Please repeat, exactly as they stand, the line containing "IC3: LM741 -> LM324" and the lines after it through the final line of the listing below, minus pictures.

====== Provided information ======

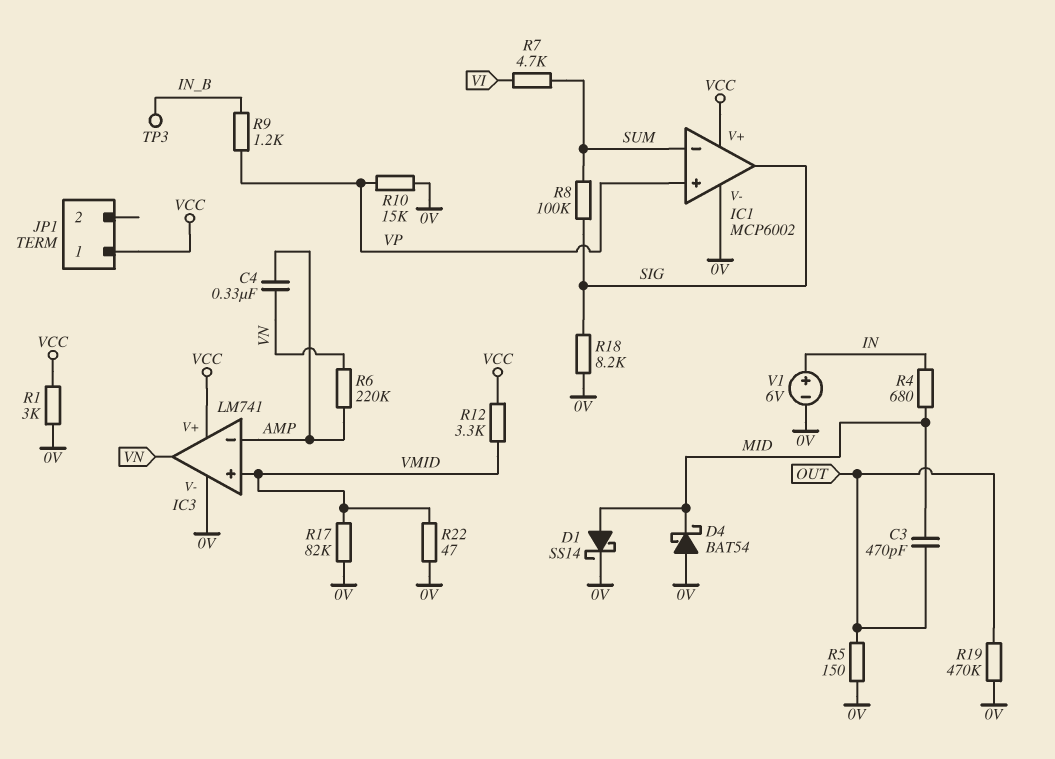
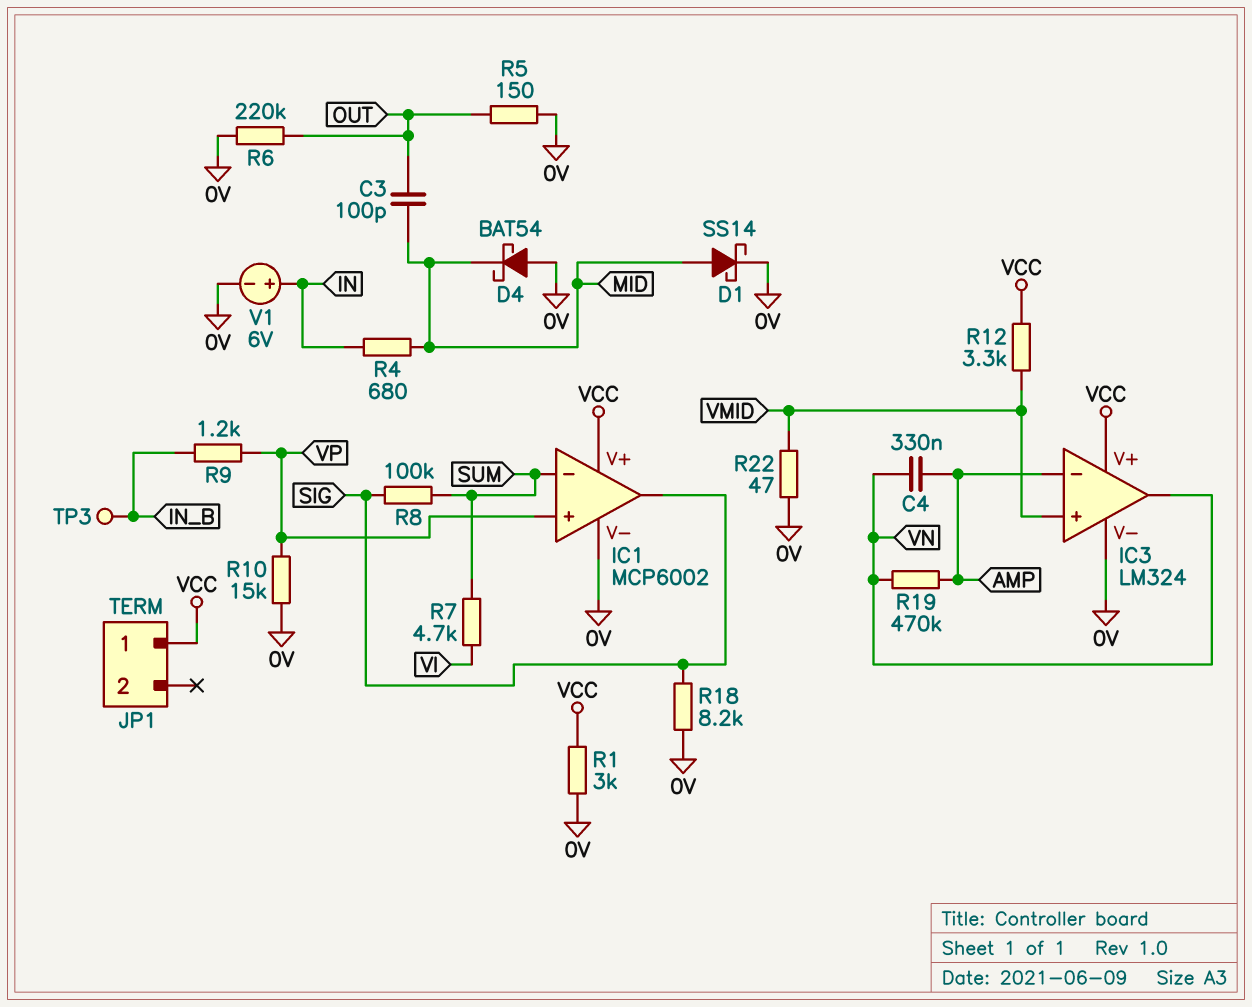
C3: 470pF (MID, OUT) -> 100pF (MID, OUT)
IC3: LM741 -> LM324
R6: 220k (AMP, VN) -> 220k (0V, OUT)
R17: 82k (0V, VMID) -> none
R19: 470k (0V, OUT) -> 470k (AMP, VN)

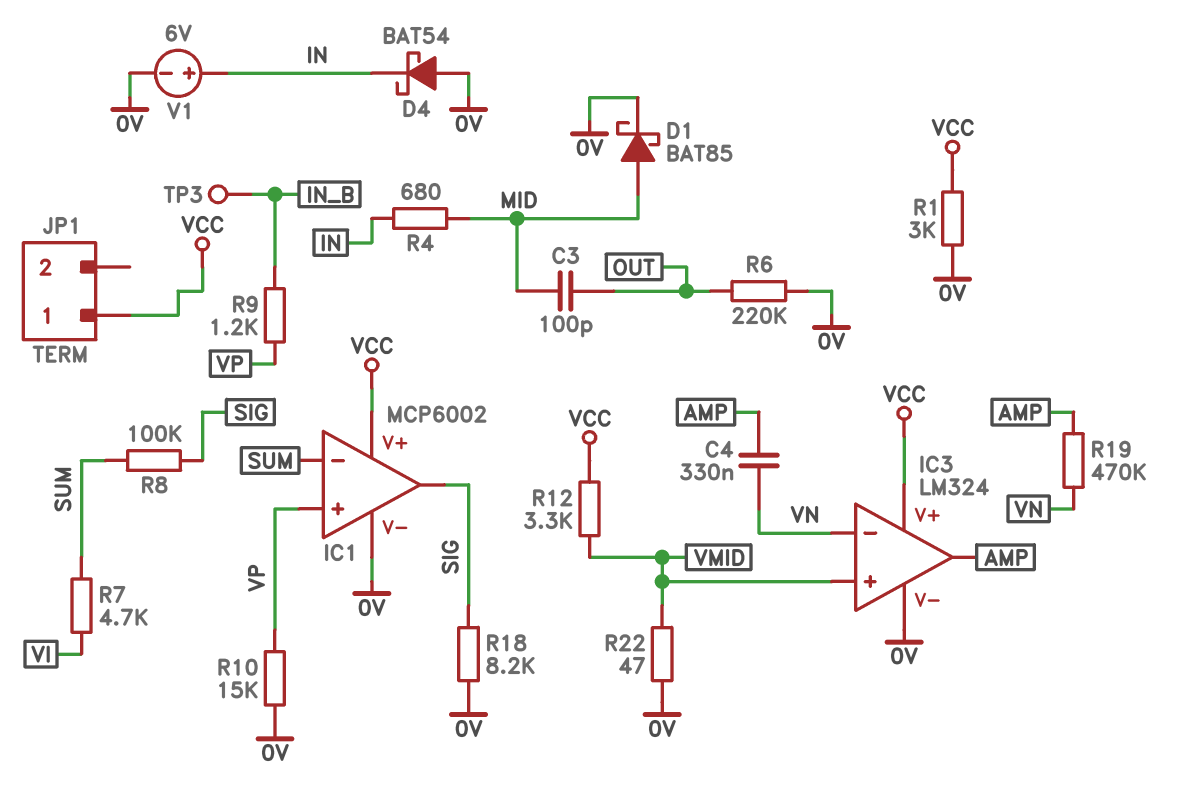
D1: schottky SS14 (A MID, K 0V) -> schottky BAT85 (A MID, K 0V)
D4: schottky BAT54 (A 0V, K MID) -> schottky BAT54 (A 0V, K IN)
IC3 pin in-: AMP -> VN
IC3 pin out: VN -> AMP
R5: 150 (0V, OUT) -> none

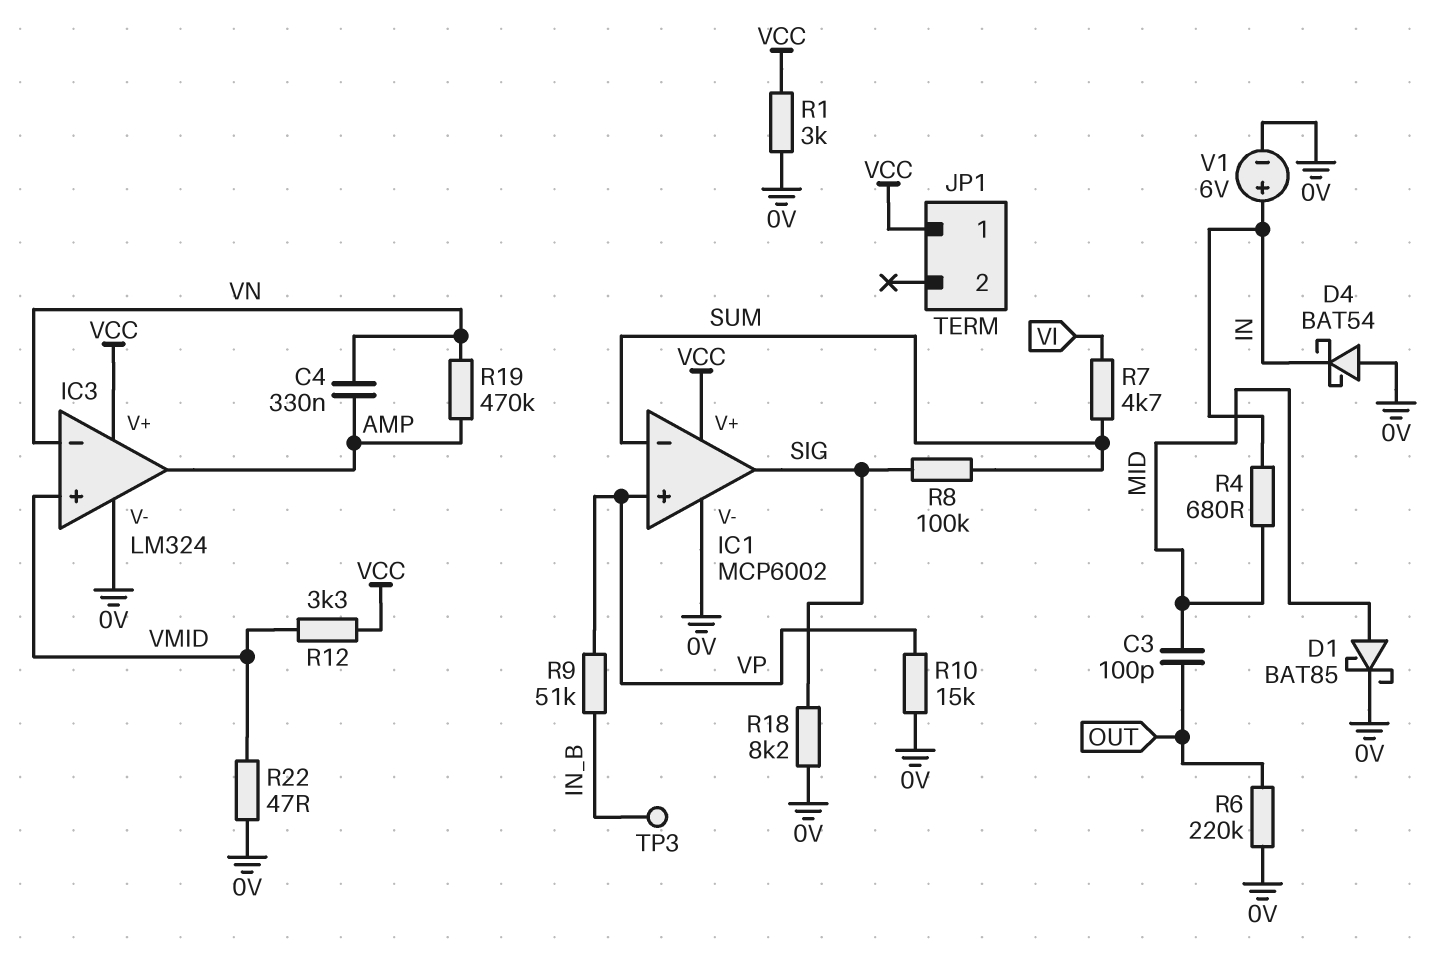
R9: 1.2k (IN_B, VP) -> 51k (IN_B, VP)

======

• **Answer box**:
IC3: LM741 -> LM324
R6: 220k (AMP, VN) -> 220k (0V, OUT)
R17: 82k (0V, VMID) -> none
R19: 470k (0V, OUT) -> 470k (AMP, VN)

D1: schottky SS14 (A MID, K 0V) -> schottky BAT85 (A MID, K 0V)
D4: schottky BAT54 (A 0V, K MID) -> schottky BAT54 (A 0V, K IN)
IC3 pin in-: AMP -> VN
IC3 pin out: VN -> AMP
R5: 150 (0V, OUT) -> none

R9: 1.2k (IN_B, VP) -> 51k (IN_B, VP)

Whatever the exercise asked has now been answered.